### [Your goal]
Reproduce all entries below verbatim. Skip the pictures.

### [Supplied records]

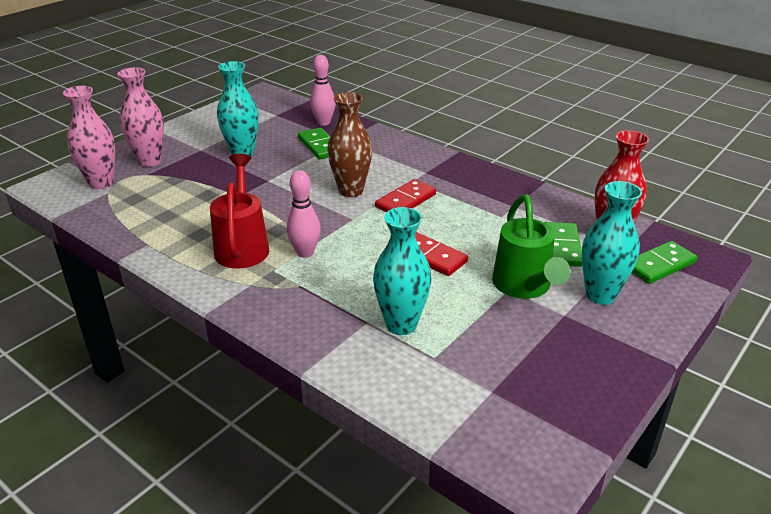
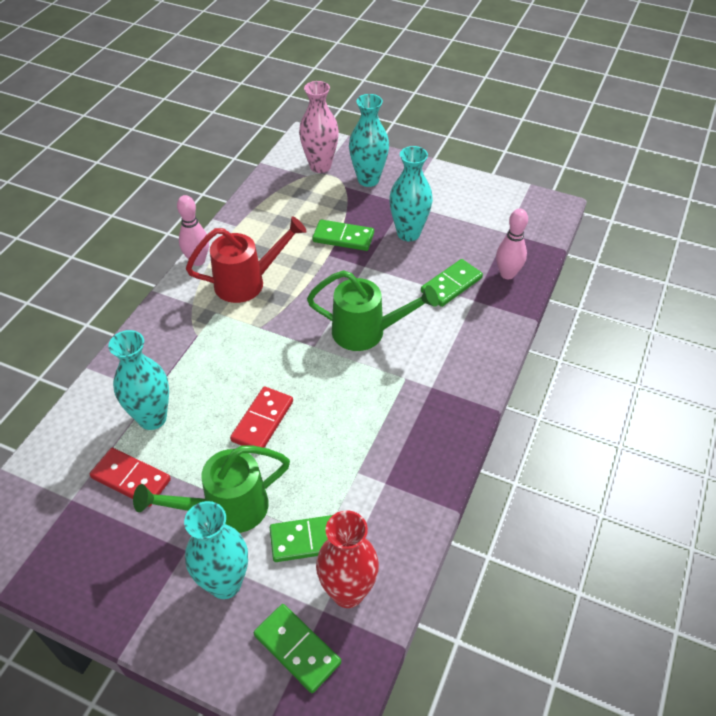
camera: 75 degrees right, 15 degrees up
pink vase [117,67,164,167] -> turquoise vase [349,94,389,187]
pink bowling pin [287,170,321,258] -> pink bowling pin moved to [177,195,209,266]
brown vase [327,92,372,197] -> green watering can [307,270,439,351]
red domino [375,179,436,212] -> red domino moved to [90,448,171,507]
none -> green domino [312,219,374,251]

### [Answer to the exercise]
camera: 75 degrees right, 15 degrees up
pink vase [117,67,164,167] -> turquoise vase [349,94,389,187]
pink bowling pin [287,170,321,258] -> pink bowling pin moved to [177,195,209,266]
brown vase [327,92,372,197] -> green watering can [307,270,439,351]
red domino [375,179,436,212] -> red domino moved to [90,448,171,507]
none -> green domino [312,219,374,251]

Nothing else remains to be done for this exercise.